**What you should do:**
Reproduce exactly the lines from the top of the records below through the line holding "change=appeared; new=Stapelspielzeug [braun];".

**Records:**
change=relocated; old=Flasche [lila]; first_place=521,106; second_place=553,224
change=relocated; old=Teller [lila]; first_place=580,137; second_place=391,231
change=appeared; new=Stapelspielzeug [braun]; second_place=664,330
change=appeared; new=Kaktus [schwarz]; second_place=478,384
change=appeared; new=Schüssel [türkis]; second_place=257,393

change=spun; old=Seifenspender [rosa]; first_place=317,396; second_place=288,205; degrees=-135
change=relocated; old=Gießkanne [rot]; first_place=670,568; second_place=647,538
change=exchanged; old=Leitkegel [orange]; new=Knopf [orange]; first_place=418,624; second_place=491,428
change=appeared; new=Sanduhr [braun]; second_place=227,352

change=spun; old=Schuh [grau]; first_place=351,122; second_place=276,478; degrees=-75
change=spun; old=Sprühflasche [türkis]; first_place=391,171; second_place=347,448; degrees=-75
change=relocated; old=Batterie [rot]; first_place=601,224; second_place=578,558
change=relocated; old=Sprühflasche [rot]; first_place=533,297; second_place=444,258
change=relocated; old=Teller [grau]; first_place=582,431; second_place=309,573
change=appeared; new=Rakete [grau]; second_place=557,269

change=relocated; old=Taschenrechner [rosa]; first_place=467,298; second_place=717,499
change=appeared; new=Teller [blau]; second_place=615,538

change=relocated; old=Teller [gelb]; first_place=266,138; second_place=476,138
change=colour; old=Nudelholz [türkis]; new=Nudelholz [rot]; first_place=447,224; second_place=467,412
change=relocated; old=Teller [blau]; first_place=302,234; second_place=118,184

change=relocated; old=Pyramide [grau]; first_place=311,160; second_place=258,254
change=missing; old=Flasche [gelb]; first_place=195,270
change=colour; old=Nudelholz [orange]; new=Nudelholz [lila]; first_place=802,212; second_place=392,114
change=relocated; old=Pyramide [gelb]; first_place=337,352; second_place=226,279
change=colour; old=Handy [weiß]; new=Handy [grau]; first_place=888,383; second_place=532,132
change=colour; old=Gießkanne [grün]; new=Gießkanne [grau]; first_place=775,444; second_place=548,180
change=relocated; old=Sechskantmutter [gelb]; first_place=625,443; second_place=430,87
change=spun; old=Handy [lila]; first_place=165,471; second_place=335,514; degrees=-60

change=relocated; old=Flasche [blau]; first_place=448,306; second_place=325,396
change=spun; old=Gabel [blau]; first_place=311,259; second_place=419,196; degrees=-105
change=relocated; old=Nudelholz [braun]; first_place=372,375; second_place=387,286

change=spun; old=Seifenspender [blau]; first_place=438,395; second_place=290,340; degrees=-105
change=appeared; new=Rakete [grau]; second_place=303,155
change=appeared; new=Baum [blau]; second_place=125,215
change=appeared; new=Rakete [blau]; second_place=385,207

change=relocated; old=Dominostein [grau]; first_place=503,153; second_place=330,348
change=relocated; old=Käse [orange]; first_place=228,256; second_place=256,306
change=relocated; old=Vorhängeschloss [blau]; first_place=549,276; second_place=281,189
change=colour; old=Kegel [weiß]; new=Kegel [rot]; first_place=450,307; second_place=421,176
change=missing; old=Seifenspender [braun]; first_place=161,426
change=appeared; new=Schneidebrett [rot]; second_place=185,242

**Answer area:**
change=relocated; old=Flasche [lila]; first_place=521,106; second_place=553,224
change=relocated; old=Teller [lila]; first_place=580,137; second_place=391,231
change=appeared; new=Stapelspielzeug [braun]; second_place=664,330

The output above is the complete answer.